Saved data entries:
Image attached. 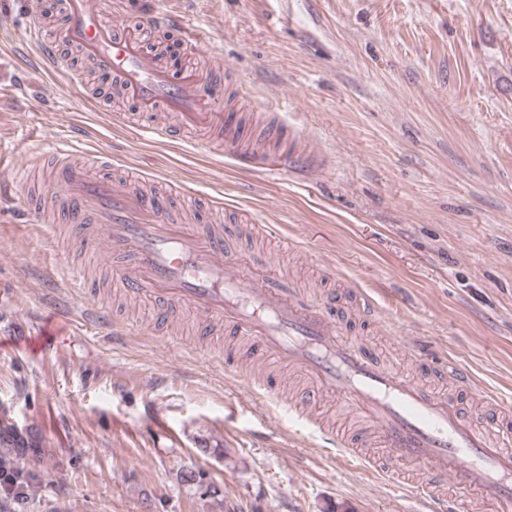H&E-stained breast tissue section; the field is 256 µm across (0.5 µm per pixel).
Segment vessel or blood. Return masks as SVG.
Listing matches in <instances>:
<instances>
[{
    "instance_id": "b4317fda",
    "label": "vessel or blood",
    "mask_w": 512,
    "mask_h": 512,
    "mask_svg": "<svg viewBox=\"0 0 512 512\" xmlns=\"http://www.w3.org/2000/svg\"><path fill=\"white\" fill-rule=\"evenodd\" d=\"M59 10L66 42L93 61L125 100L139 111L170 115V123L157 130L162 138L175 141L183 131L195 130L200 145L225 139L236 160L265 168L295 167L306 159L299 135L272 118L266 125L287 141V152L271 156L260 144L225 138L224 108L209 92V77L193 67L162 65L93 0H59ZM141 23L185 33L187 49L198 53L184 22L159 12L153 0ZM38 43L45 69L65 72L55 42L42 37ZM80 150L76 139L52 145L55 162L46 201L86 249L107 245L108 277L127 298H150L168 324L196 314L208 324L223 325L253 346V361L276 359L307 374L315 387L303 395V406L314 409L328 398L367 420L389 453L383 475L428 501L433 512H476L484 501L494 512H512L511 428L487 432L461 410L458 398L381 365L346 337L325 305L304 293L273 282L256 285L225 249L221 231L178 223L168 217L166 201L137 183L95 176L87 163H68V155ZM323 438L337 457L368 469L370 457L356 451L351 437L330 430ZM419 466L436 479L452 478L454 496L441 499L431 495L429 486L408 481L410 470Z\"/></svg>"
}]
</instances>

What needs to be done:
In the entries above, find each line with the word "instances" and copy it.

Answer to the task:
Listing matches in <instances>:
<instances>
</instances>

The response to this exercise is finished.